==== Study material ====

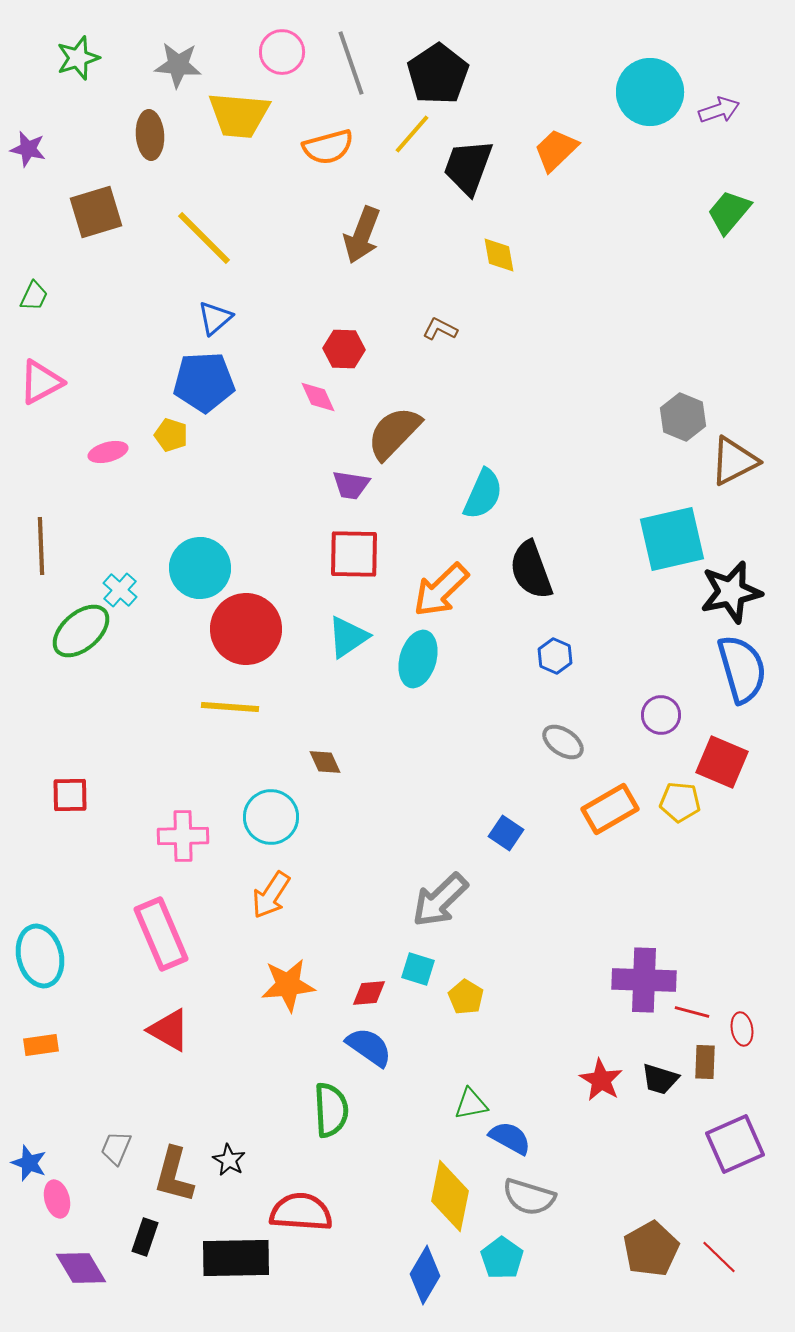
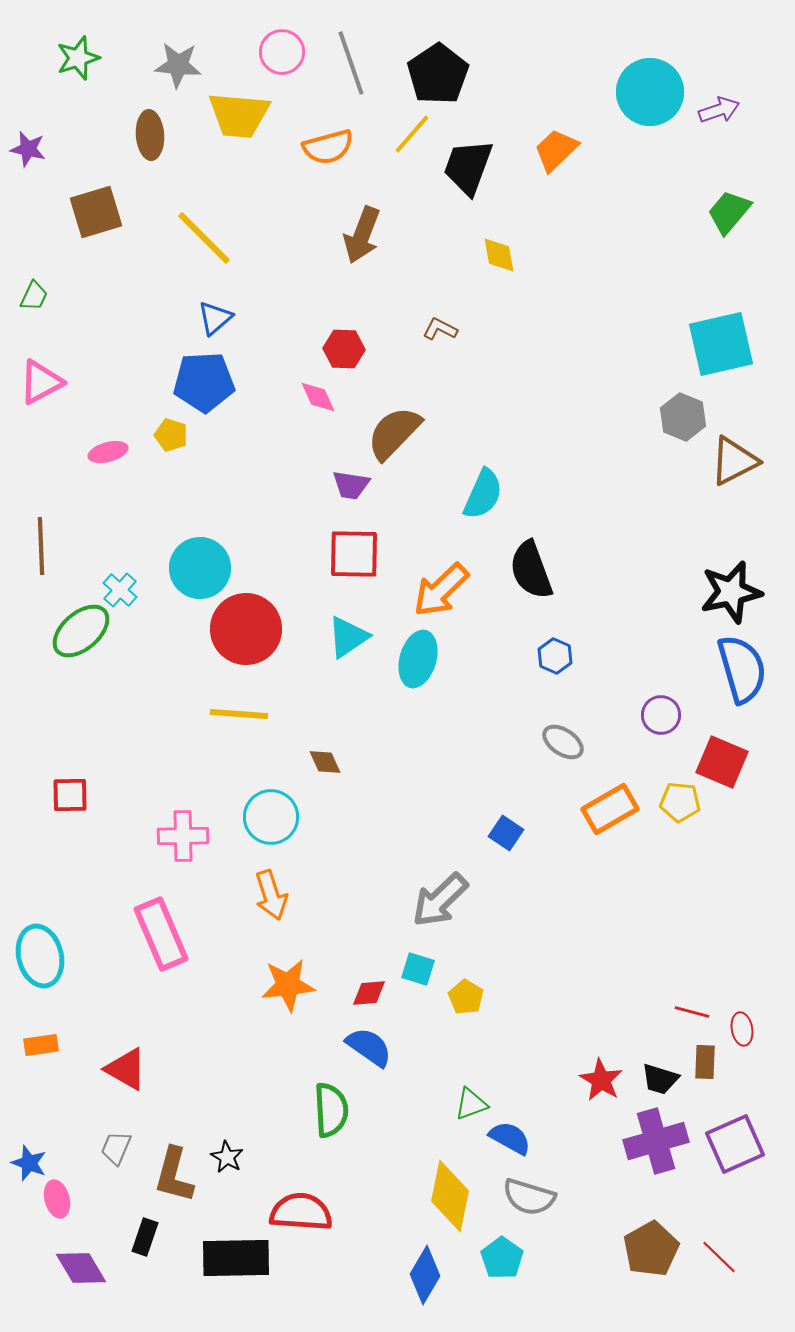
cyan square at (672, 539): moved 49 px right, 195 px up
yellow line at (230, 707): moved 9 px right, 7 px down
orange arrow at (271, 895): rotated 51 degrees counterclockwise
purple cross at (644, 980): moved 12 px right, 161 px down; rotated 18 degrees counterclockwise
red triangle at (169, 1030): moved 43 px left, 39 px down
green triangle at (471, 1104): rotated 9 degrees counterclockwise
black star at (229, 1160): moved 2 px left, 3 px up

====
==== Study material ====

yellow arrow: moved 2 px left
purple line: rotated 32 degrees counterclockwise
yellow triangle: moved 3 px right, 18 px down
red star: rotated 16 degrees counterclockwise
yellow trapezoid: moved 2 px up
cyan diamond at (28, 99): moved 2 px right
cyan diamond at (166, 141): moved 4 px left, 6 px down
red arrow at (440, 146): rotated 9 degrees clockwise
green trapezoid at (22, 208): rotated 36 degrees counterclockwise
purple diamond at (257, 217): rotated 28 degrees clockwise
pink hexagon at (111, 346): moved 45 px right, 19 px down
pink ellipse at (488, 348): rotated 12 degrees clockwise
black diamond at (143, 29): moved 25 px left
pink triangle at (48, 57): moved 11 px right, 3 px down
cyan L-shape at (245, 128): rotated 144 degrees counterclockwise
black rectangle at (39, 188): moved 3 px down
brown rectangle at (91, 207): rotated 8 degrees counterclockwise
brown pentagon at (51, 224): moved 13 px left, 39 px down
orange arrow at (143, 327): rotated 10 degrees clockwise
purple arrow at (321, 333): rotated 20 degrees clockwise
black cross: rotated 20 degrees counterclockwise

====

- [Prompt]
Among the records above, repeat exactly the line with "pink ellipse at", the line with "black cross: rotated", and every line in between, and only those.

- [Solution for this exercise]
pink ellipse at (488, 348): rotated 12 degrees clockwise
black diamond at (143, 29): moved 25 px left
pink triangle at (48, 57): moved 11 px right, 3 px down
cyan L-shape at (245, 128): rotated 144 degrees counterclockwise
black rectangle at (39, 188): moved 3 px down
brown rectangle at (91, 207): rotated 8 degrees counterclockwise
brown pentagon at (51, 224): moved 13 px left, 39 px down
orange arrow at (143, 327): rotated 10 degrees clockwise
purple arrow at (321, 333): rotated 20 degrees clockwise
black cross: rotated 20 degrees counterclockwise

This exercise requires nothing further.